> **Request**
An acceptable answer contains each line of the material, unchanged.

> **Supplied records**
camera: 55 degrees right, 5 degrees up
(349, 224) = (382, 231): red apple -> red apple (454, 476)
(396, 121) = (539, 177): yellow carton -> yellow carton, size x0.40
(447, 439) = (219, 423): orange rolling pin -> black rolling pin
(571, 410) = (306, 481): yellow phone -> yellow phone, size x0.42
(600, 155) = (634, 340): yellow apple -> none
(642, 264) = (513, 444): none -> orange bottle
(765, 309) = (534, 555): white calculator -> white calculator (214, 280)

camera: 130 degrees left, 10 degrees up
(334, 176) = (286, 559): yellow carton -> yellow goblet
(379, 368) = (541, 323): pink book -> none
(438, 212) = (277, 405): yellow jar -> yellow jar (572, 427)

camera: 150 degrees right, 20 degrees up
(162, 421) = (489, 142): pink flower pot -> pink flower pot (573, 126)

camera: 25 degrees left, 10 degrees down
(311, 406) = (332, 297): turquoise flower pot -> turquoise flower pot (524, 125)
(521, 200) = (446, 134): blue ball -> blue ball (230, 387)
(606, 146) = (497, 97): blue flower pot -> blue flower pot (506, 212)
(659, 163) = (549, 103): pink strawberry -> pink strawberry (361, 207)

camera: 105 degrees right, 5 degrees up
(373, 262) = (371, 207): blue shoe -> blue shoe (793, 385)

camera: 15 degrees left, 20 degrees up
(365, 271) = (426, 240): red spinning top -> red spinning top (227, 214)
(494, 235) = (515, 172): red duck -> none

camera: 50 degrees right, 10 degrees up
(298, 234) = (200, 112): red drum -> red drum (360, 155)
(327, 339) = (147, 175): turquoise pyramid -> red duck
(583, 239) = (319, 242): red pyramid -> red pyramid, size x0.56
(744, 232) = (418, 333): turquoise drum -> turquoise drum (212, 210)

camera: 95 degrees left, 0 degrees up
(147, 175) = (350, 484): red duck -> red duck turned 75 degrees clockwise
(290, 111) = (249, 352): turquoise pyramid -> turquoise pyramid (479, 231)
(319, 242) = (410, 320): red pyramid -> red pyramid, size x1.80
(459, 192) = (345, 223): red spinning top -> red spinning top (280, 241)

> **Finished exercise**
camera: 55 degrees right, 5 degrees up
(349, 224) = (382, 231): red apple -> red apple (454, 476)
(396, 121) = (539, 177): yellow carton -> yellow carton, size x0.40
(447, 439) = (219, 423): orange rolling pin -> black rolling pin
(571, 410) = (306, 481): yellow phone -> yellow phone, size x0.42
(600, 155) = (634, 340): yellow apple -> none
(642, 264) = (513, 444): none -> orange bottle
(765, 309) = (534, 555): white calculator -> white calculator (214, 280)

camera: 130 degrees left, 10 degrees up
(334, 176) = (286, 559): yellow carton -> yellow goblet
(379, 368) = (541, 323): pink book -> none
(438, 212) = (277, 405): yellow jar -> yellow jar (572, 427)

camera: 150 degrees right, 20 degrees up
(162, 421) = (489, 142): pink flower pot -> pink flower pot (573, 126)

camera: 25 degrees left, 10 degrees down
(311, 406) = (332, 297): turquoise flower pot -> turquoise flower pot (524, 125)
(521, 200) = (446, 134): blue ball -> blue ball (230, 387)
(606, 146) = (497, 97): blue flower pot -> blue flower pot (506, 212)
(659, 163) = (549, 103): pink strawberry -> pink strawberry (361, 207)

camera: 105 degrees right, 5 degrees up
(373, 262) = (371, 207): blue shoe -> blue shoe (793, 385)

camera: 15 degrees left, 20 degrees up
(365, 271) = (426, 240): red spinning top -> red spinning top (227, 214)
(494, 235) = (515, 172): red duck -> none

camera: 50 degrees right, 10 degrees up
(298, 234) = (200, 112): red drum -> red drum (360, 155)
(327, 339) = (147, 175): turquoise pyramid -> red duck
(583, 239) = (319, 242): red pyramid -> red pyramid, size x0.56
(744, 232) = (418, 333): turquoise drum -> turquoise drum (212, 210)

camera: 95 degrees left, 0 degrees up
(147, 175) = (350, 484): red duck -> red duck turned 75 degrees clockwise
(290, 111) = (249, 352): turquoise pyramid -> turquoise pyramid (479, 231)
(319, 242) = (410, 320): red pyramid -> red pyramid, size x1.80
(459, 192) = (345, 223): red spinning top -> red spinning top (280, 241)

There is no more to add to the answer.